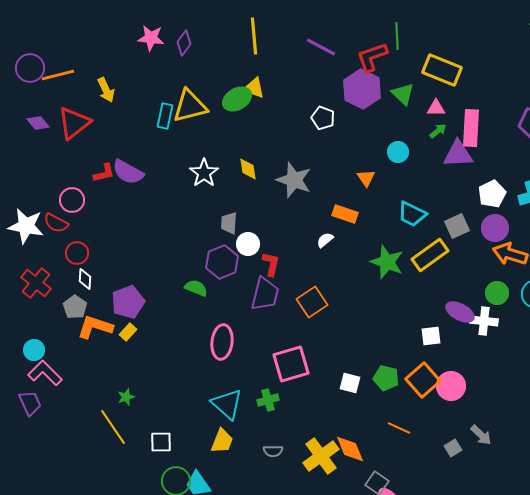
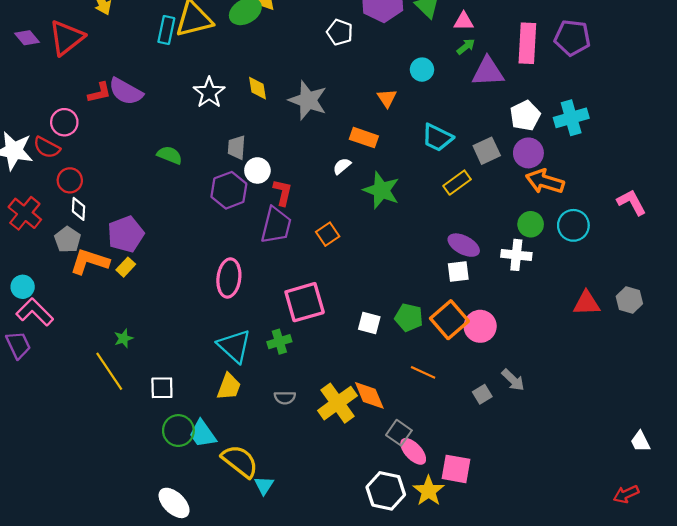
pink rectangle: (471, 128) -> (527, 43), moved
yellow rectangle: (430, 255) -> (457, 183), size x0.7
green star: (387, 262) -> (381, 190), moved
green semicircle: (196, 288) -> (170, 155), moved
orange square: (312, 302) -> (328, 234), size x0.7
purple ellipse: (460, 312) -> (464, 245), moved

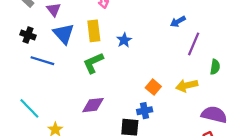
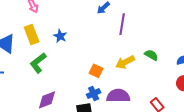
green semicircle: (215, 67) -> (151, 55), moved, turned -56
purple semicircle: (214, 115) -> (118, 96), moved

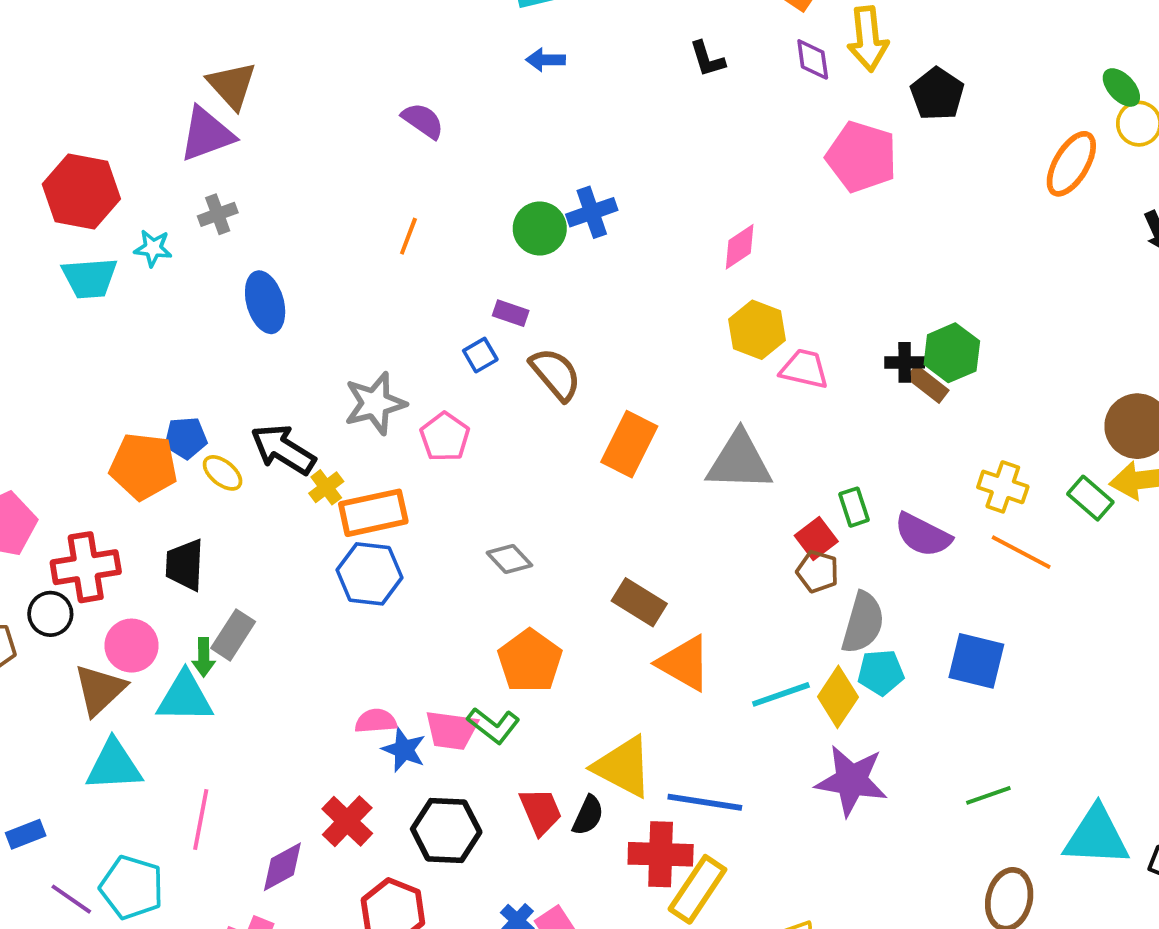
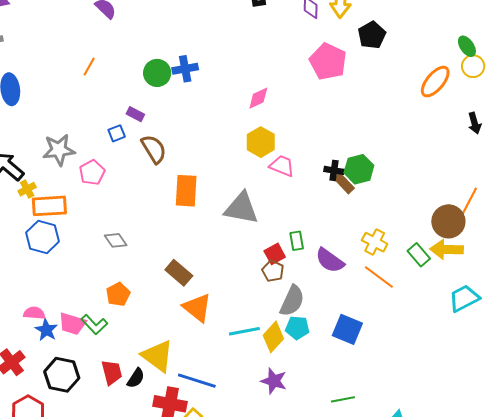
orange rectangle: (629, 444) -> (186, 191), turned -32
orange pentagon: (530, 661) -> (118, 294), size x0.7
purple star: (851, 781) -> (274, 381), size x0.7

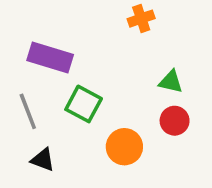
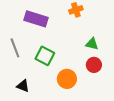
purple rectangle: (50, 58) -> (36, 19), moved
gray line: (28, 111) -> (15, 48), moved

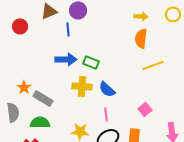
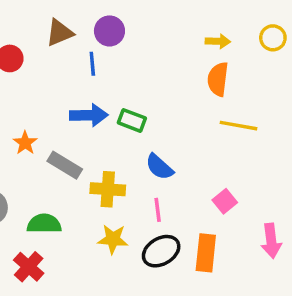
yellow line: (153, 65) -> (239, 126), turned 30
yellow cross: (82, 86) -> (108, 189), moved
orange star: (24, 87) -> (25, 143), moved
gray rectangle: (43, 98) -> (65, 165), moved

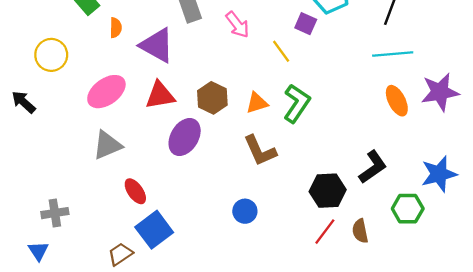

▶ Problem statement: Every line from the one containing "purple rectangle: (50, 58) -> (36, 19), moved" through the last line of the listing must be written out again exactly, and no other line. Leave the pictures aside.

▶ Answer box:
purple rectangle: (50, 58) -> (36, 19), moved
gray line: (28, 111) -> (15, 48), moved

yellow line: (153, 65) -> (239, 126), turned 30
yellow cross: (82, 86) -> (108, 189), moved
orange star: (24, 87) -> (25, 143), moved
gray rectangle: (43, 98) -> (65, 165), moved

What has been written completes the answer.